§ **WHAT TO DO**: Report how many lines in the records contain the string "bass", matching case exactly, and give only that number.

§ **RECORD EXTRACTS**:
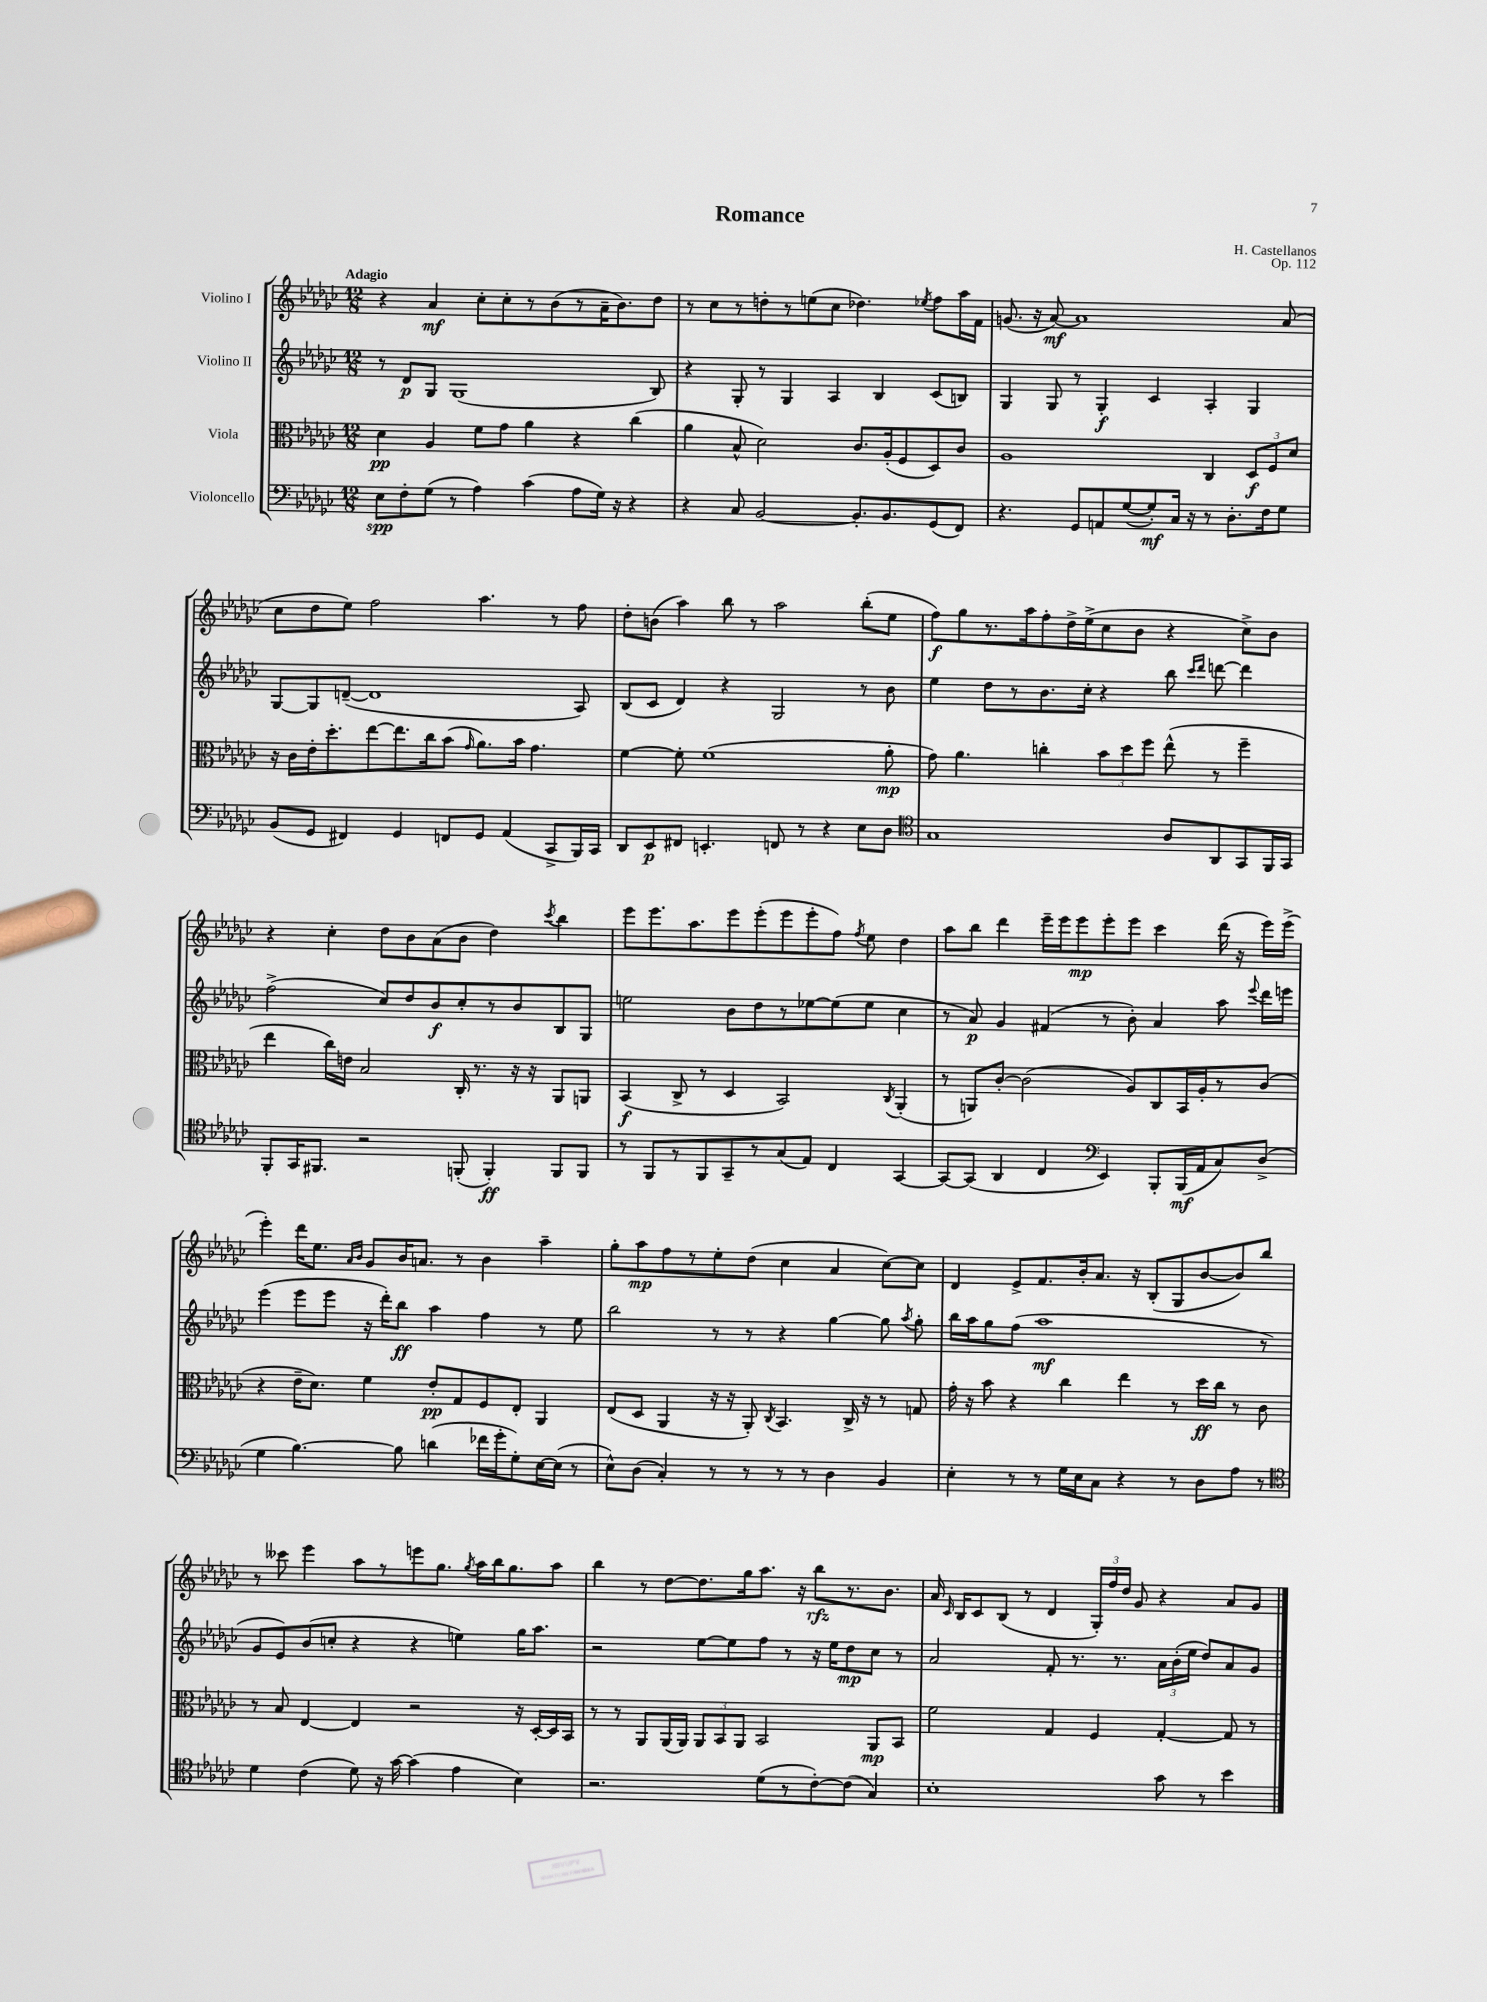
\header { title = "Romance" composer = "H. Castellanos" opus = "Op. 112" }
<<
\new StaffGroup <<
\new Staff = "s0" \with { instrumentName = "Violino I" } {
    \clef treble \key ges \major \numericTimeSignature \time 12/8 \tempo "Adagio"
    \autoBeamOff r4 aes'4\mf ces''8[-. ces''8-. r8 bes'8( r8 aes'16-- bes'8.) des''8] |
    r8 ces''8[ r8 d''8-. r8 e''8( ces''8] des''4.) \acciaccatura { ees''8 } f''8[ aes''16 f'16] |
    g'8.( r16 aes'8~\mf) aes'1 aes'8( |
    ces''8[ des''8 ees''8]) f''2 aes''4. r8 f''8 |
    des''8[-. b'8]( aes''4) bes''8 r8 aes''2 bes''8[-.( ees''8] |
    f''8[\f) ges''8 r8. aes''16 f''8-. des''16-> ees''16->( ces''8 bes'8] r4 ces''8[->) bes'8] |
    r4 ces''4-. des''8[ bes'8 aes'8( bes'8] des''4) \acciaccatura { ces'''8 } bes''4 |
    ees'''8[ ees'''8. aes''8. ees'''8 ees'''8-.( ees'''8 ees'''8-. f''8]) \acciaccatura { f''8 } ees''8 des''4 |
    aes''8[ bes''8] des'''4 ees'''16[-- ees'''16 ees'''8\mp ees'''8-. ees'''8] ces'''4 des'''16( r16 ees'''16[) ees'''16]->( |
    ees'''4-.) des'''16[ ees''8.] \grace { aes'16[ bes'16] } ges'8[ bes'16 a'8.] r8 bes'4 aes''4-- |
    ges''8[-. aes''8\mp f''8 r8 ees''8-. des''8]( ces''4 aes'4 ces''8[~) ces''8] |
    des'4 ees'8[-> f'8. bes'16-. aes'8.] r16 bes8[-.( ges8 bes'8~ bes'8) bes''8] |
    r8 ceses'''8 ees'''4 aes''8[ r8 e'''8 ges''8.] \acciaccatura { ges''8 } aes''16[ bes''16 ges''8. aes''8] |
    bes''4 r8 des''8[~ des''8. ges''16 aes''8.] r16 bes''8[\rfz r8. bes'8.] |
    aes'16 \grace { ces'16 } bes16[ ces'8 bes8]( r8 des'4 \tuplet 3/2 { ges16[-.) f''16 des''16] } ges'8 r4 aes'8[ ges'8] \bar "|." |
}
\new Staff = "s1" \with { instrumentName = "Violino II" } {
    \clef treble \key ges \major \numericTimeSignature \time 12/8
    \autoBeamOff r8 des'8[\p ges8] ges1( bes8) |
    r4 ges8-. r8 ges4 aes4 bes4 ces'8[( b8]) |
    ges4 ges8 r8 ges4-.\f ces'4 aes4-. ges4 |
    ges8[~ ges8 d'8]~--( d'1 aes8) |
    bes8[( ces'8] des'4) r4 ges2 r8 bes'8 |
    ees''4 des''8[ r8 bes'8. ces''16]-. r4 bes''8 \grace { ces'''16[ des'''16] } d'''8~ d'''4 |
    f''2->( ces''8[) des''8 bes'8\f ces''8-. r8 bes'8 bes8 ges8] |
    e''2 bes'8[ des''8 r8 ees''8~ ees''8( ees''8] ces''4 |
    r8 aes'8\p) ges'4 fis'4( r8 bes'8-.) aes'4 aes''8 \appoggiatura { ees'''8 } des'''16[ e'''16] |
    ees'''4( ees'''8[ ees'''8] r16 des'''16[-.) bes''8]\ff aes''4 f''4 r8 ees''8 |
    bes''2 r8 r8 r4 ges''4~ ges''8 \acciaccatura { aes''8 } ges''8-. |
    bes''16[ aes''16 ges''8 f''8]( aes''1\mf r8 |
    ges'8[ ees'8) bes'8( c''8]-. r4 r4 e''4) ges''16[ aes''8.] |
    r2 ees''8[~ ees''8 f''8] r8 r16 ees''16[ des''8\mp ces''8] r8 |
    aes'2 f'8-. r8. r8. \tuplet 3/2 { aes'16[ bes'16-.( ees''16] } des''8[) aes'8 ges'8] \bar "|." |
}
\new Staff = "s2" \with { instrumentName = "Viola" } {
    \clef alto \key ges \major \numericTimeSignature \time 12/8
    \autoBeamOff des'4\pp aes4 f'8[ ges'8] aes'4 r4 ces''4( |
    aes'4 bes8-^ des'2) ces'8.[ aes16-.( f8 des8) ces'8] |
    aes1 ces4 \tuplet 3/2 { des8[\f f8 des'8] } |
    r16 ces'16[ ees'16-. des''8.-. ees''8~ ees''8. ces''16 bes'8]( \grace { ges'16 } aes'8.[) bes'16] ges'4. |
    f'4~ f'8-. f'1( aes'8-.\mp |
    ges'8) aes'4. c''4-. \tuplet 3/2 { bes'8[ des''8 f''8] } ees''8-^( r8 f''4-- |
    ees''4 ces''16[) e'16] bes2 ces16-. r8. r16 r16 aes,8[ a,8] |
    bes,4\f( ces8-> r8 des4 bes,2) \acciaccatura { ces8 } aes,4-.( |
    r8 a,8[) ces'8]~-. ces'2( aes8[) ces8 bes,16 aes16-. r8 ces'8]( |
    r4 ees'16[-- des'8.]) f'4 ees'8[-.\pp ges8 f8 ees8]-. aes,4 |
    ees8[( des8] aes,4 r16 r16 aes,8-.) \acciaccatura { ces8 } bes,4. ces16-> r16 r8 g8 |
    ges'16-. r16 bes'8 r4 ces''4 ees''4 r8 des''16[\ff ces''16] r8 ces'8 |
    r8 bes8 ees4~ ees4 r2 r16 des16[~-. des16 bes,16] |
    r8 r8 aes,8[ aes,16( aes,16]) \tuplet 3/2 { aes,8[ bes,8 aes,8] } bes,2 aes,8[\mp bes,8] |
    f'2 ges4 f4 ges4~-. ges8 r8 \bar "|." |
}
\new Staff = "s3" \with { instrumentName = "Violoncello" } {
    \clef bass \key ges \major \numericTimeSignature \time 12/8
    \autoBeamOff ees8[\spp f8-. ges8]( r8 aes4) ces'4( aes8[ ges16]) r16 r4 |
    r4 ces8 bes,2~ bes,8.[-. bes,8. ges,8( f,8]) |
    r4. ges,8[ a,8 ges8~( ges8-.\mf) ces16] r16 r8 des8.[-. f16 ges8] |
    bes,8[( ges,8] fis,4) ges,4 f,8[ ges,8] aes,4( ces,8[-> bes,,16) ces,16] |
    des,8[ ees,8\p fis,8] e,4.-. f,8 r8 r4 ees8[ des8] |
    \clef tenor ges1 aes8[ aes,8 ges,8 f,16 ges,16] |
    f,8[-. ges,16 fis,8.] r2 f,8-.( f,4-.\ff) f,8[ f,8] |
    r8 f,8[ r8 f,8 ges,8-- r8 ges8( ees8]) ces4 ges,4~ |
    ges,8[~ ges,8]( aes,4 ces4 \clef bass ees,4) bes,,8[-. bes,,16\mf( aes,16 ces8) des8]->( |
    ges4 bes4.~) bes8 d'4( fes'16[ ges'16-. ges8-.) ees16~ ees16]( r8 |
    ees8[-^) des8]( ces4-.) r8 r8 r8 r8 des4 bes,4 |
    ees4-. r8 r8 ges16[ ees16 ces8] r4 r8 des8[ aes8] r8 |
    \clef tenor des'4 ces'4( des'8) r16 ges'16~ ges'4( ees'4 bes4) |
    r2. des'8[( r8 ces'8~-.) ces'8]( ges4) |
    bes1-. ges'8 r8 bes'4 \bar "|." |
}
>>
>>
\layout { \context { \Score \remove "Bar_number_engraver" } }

...

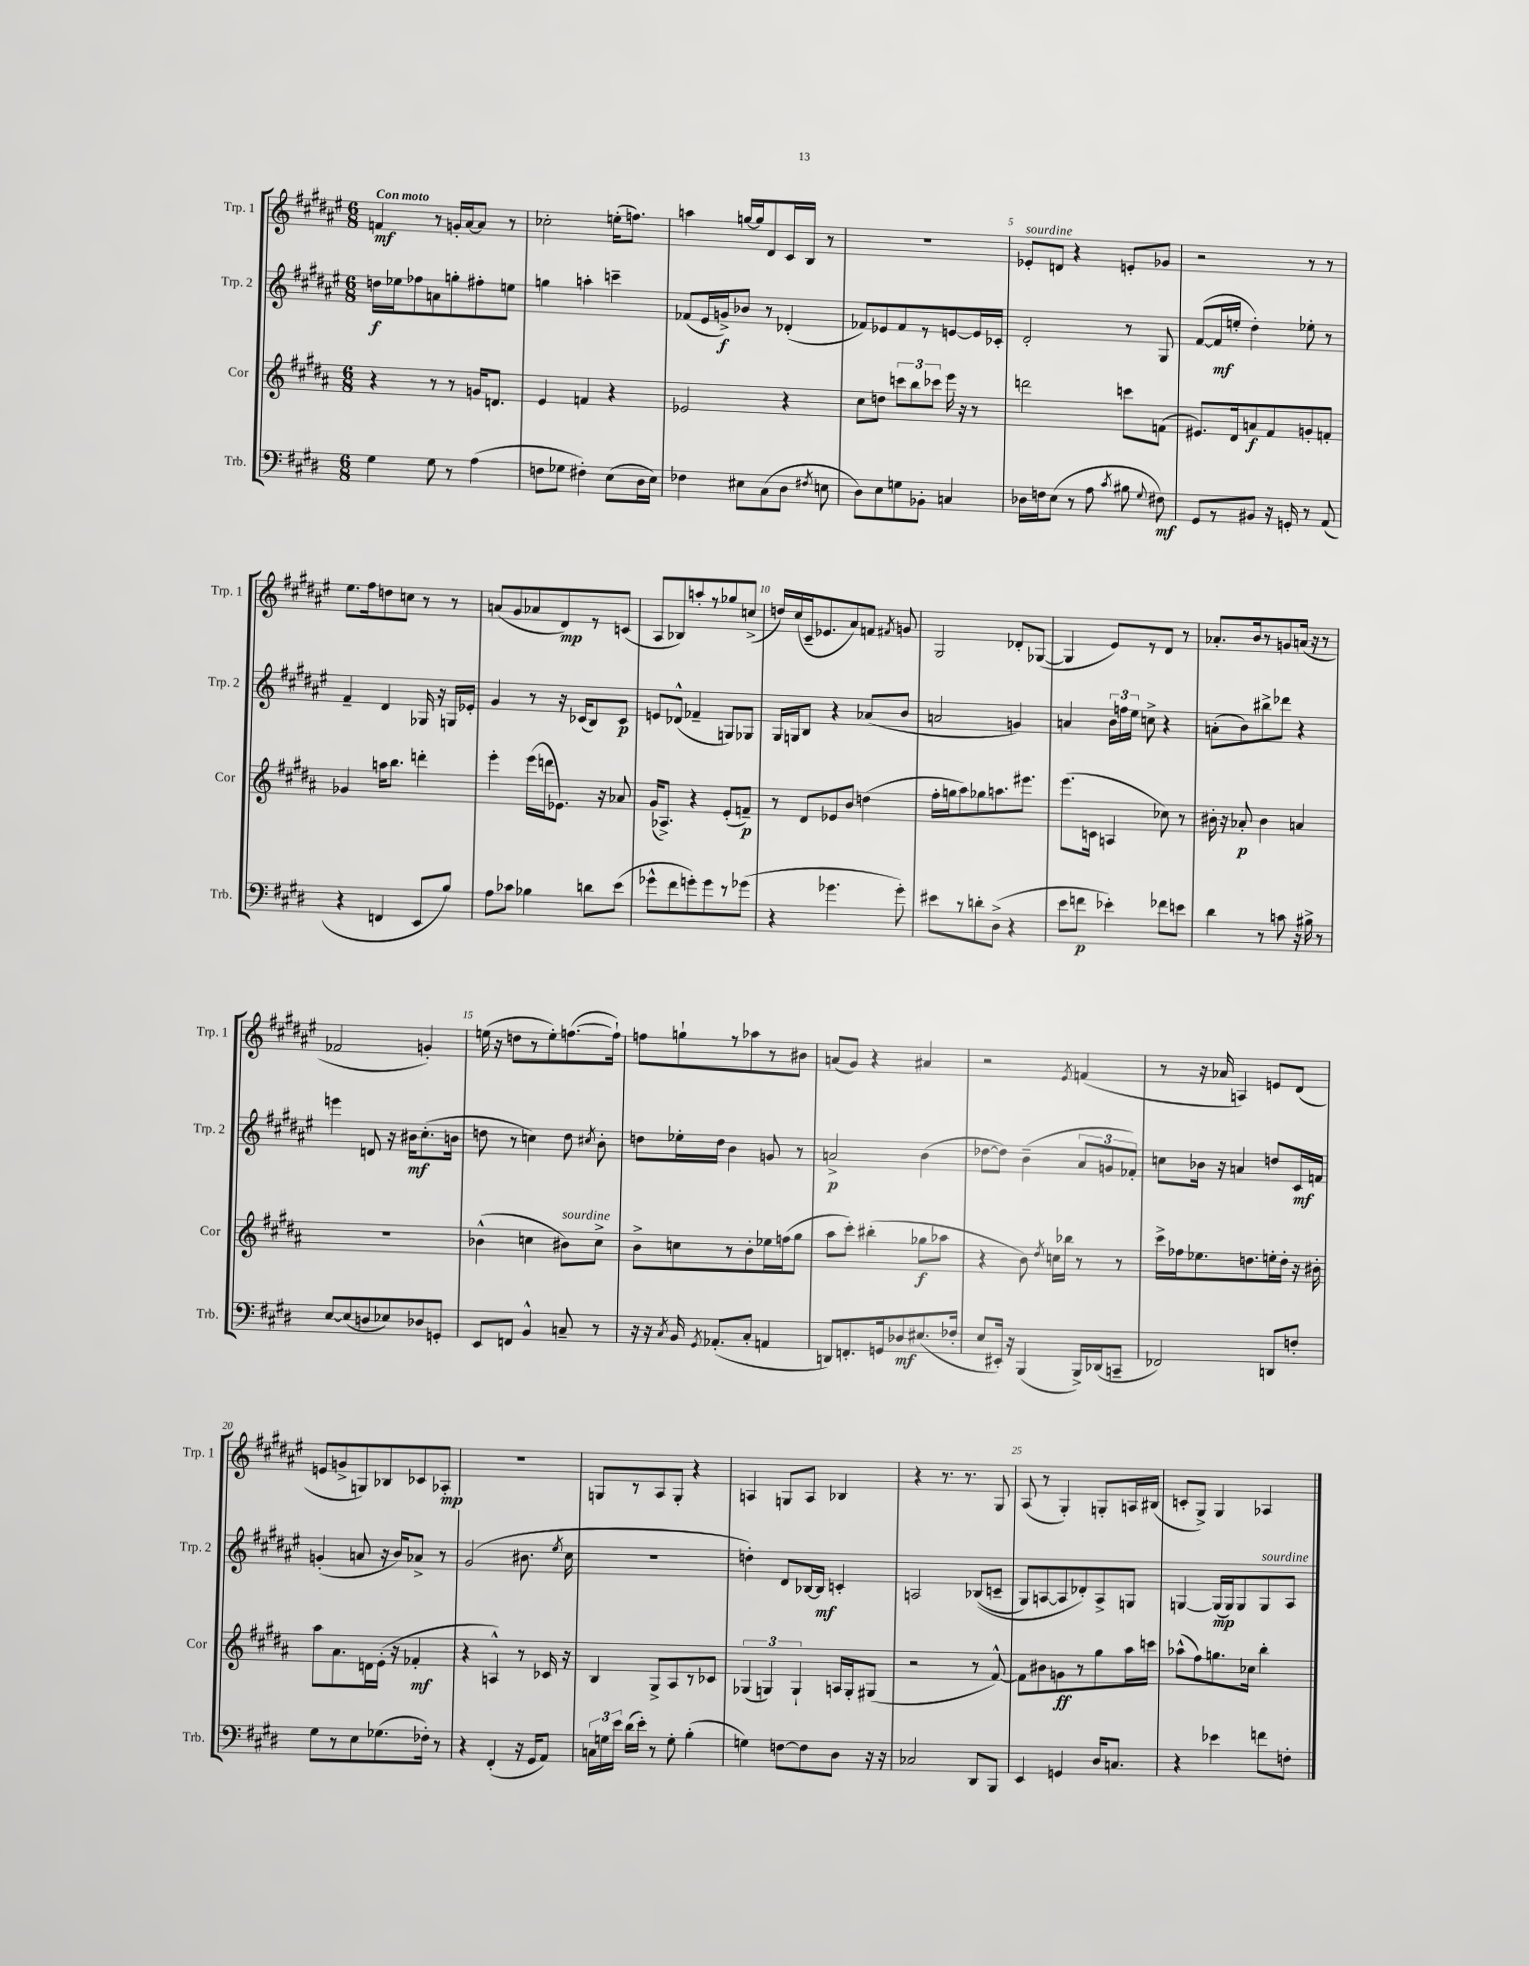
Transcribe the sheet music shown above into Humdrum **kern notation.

§ **OUTPUT OF THE EXERCISE**: 2